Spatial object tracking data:
══════
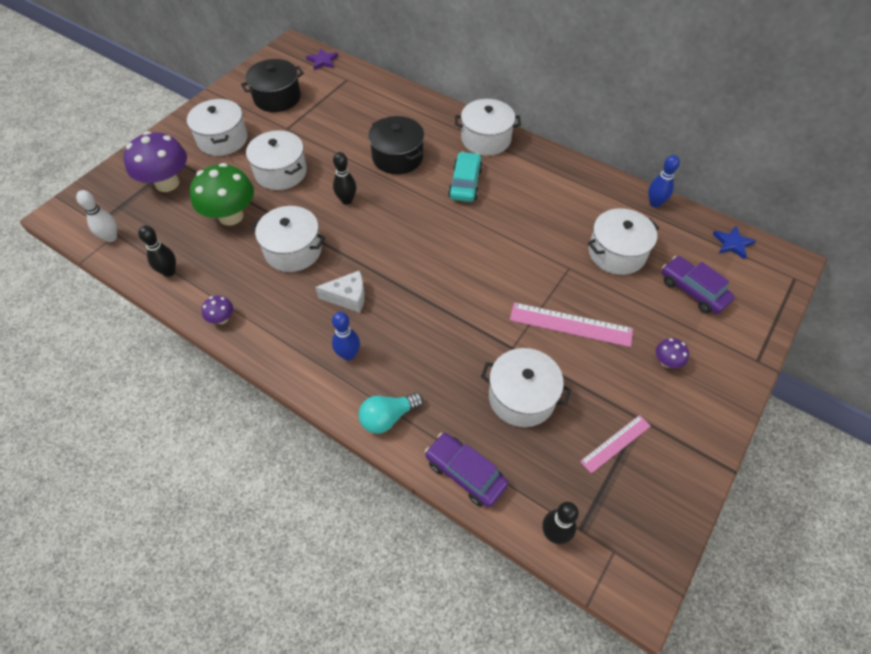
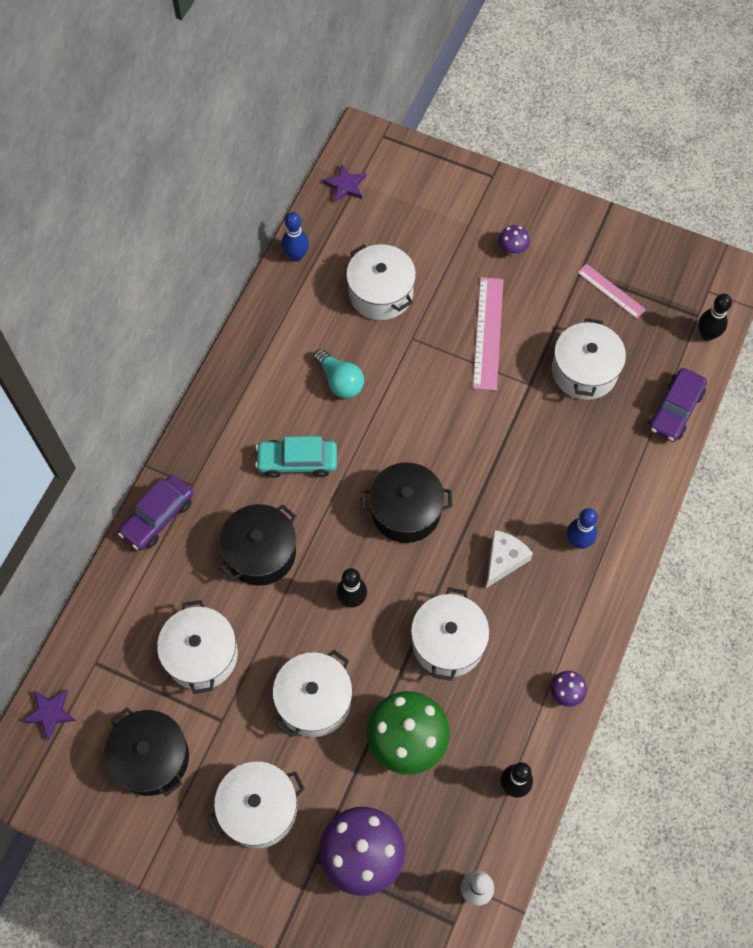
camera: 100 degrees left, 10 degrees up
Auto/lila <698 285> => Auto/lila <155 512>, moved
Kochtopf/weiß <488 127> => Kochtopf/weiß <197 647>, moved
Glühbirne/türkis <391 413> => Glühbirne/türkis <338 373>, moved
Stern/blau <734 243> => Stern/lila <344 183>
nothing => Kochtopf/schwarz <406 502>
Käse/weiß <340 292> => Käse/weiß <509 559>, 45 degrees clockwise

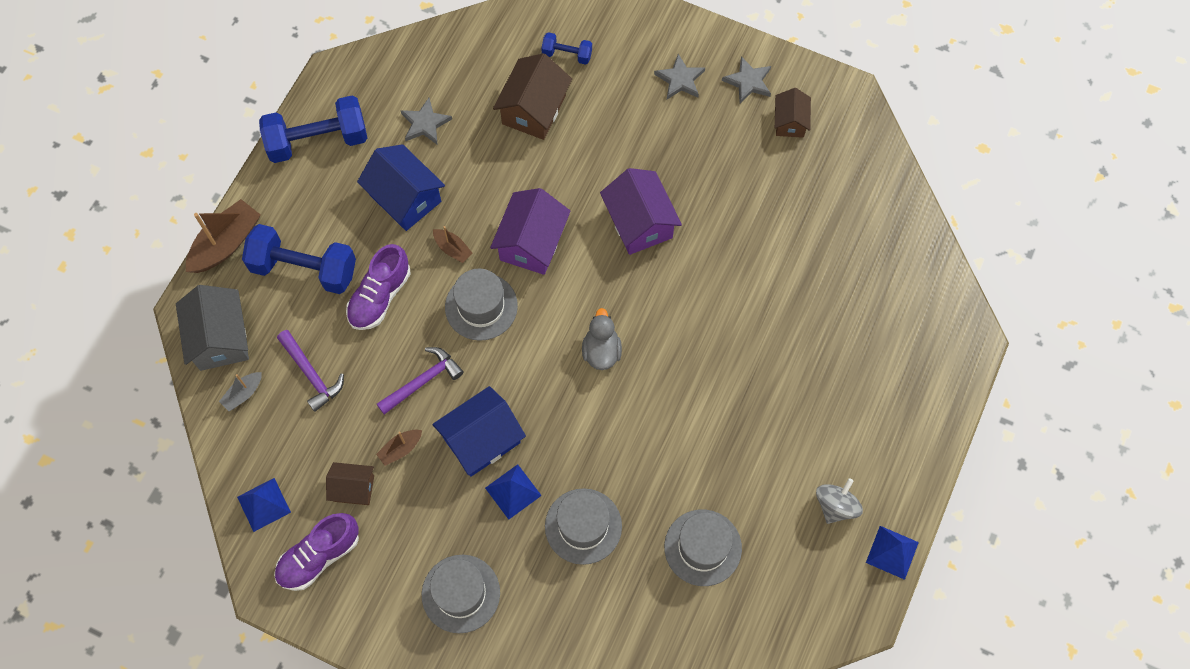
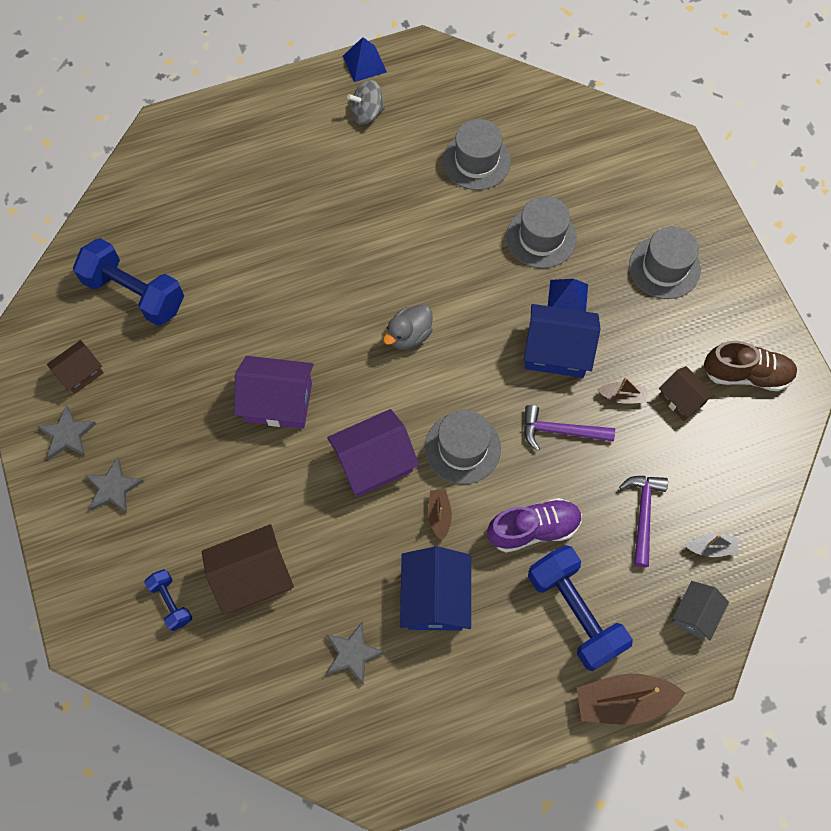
camera: 135 degrees left, 0 degrees up
Hantel/blau <313 129> => Hantel/blau <128 282>, moved
Haus/lila <641 211> => Haus/lila <274 392>, 75 degrees clockwise
Haus/grau <212 328> => Haus/grau <700 610>, x0.60
Schuh/lila <316 552> => Schuh/braun <750 366>
Pyramide/blau <264 505> => nothing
══════
■ **Your task**: Beginning with the line that contains "Kochtopf/weiß <488 127>", write out every line through the last one in the records, exactly and without pictures.

■ **Finished exercise**:
Kochtopf/weiß <488 127> => Kochtopf/weiß <197 647>, moved
Glühbirne/türkis <391 413> => Glühbirne/türkis <338 373>, moved
Stern/blau <734 243> => Stern/lila <344 183>
nothing => Kochtopf/schwarz <406 502>
Käse/weiß <340 292> => Käse/weiß <509 559>, 45 degrees clockwise

camera: 135 degrees left, 0 degrees up
Hantel/blau <313 129> => Hantel/blau <128 282>, moved
Haus/lila <641 211> => Haus/lila <274 392>, 75 degrees clockwise
Haus/grau <212 328> => Haus/grau <700 610>, x0.60
Schuh/lila <316 552> => Schuh/braun <750 366>
Pyramide/blau <264 505> => nothing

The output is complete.